*GIVEN DATA:*

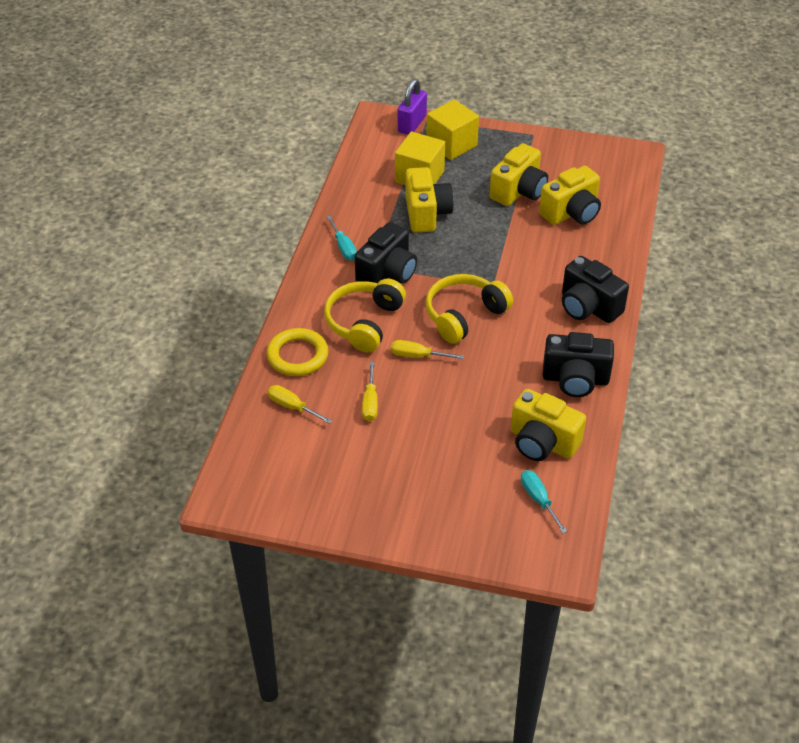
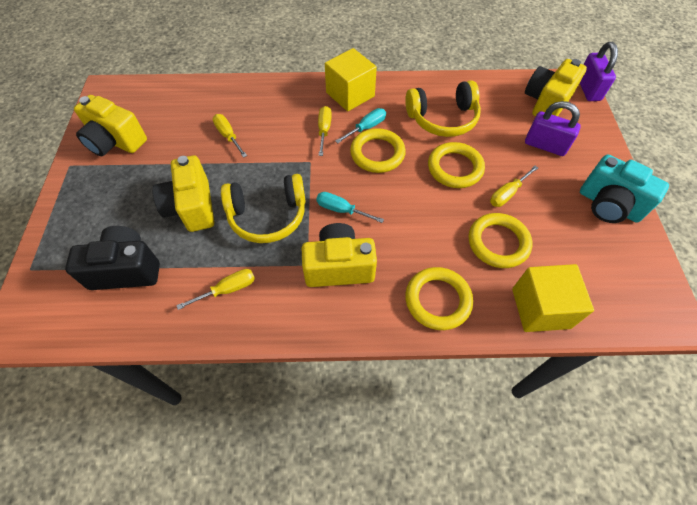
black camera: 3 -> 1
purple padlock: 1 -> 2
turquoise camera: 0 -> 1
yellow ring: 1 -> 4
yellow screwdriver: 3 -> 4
==
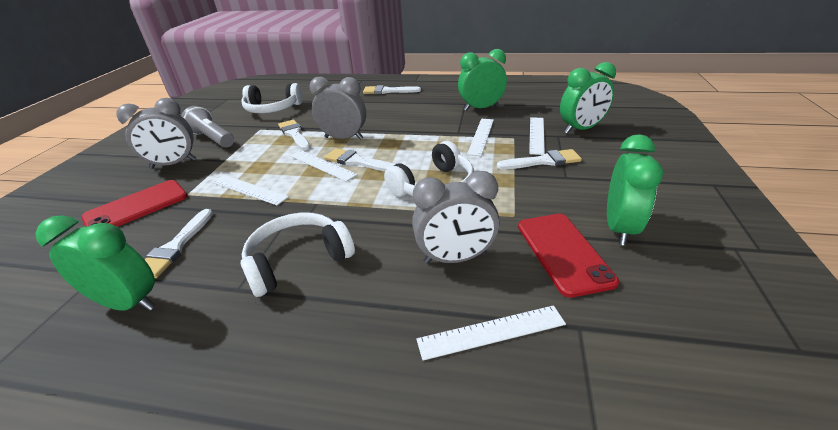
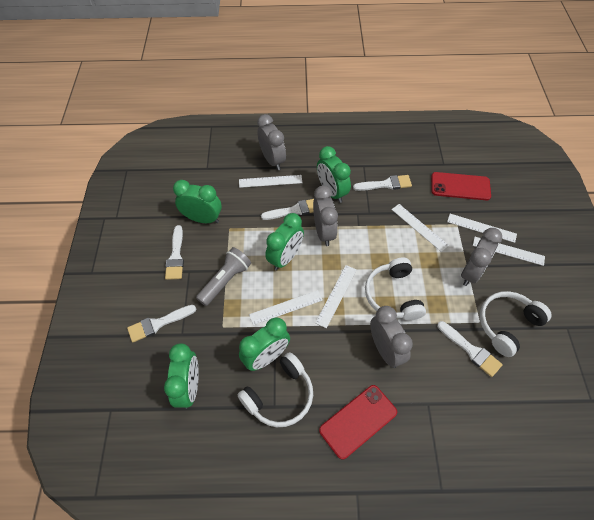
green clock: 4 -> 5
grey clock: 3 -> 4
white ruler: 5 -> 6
--
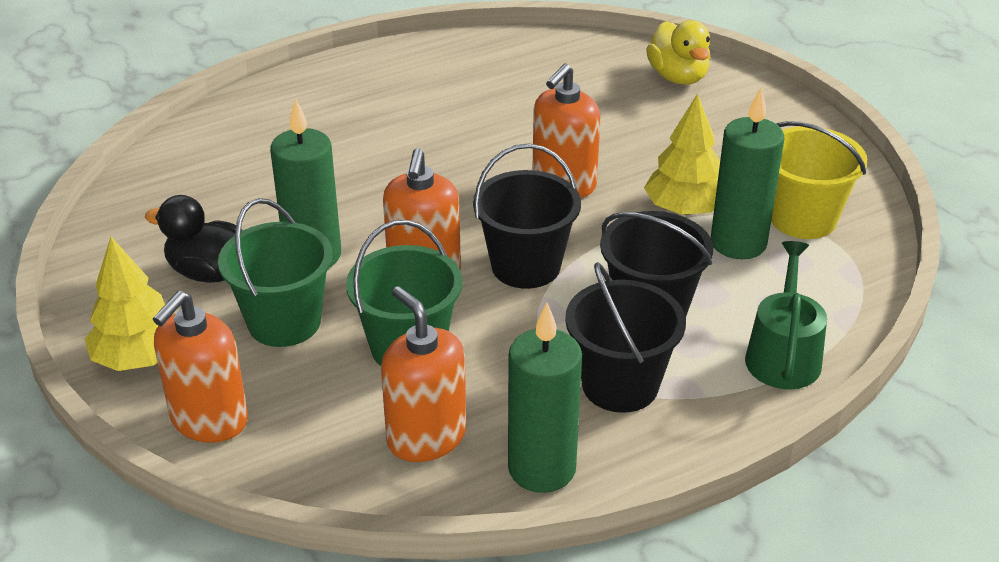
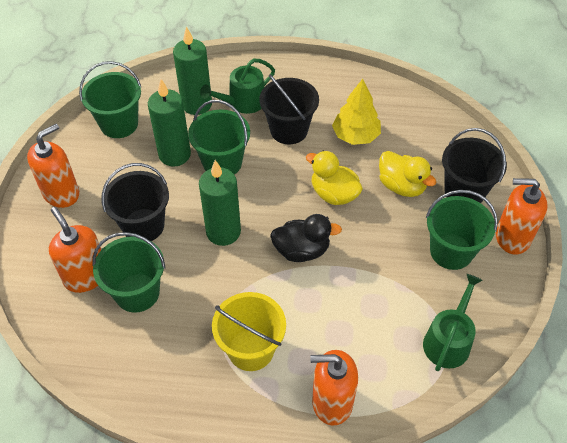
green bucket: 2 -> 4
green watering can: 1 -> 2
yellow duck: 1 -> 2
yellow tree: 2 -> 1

*WHAT IS NEEDED:* Locate the word "green" in the records and collect each line it appears in.

*SOLUTION TO THE EXERCISE:*
green clock: 4 -> 5
green bucket: 2 -> 4
green watering can: 1 -> 2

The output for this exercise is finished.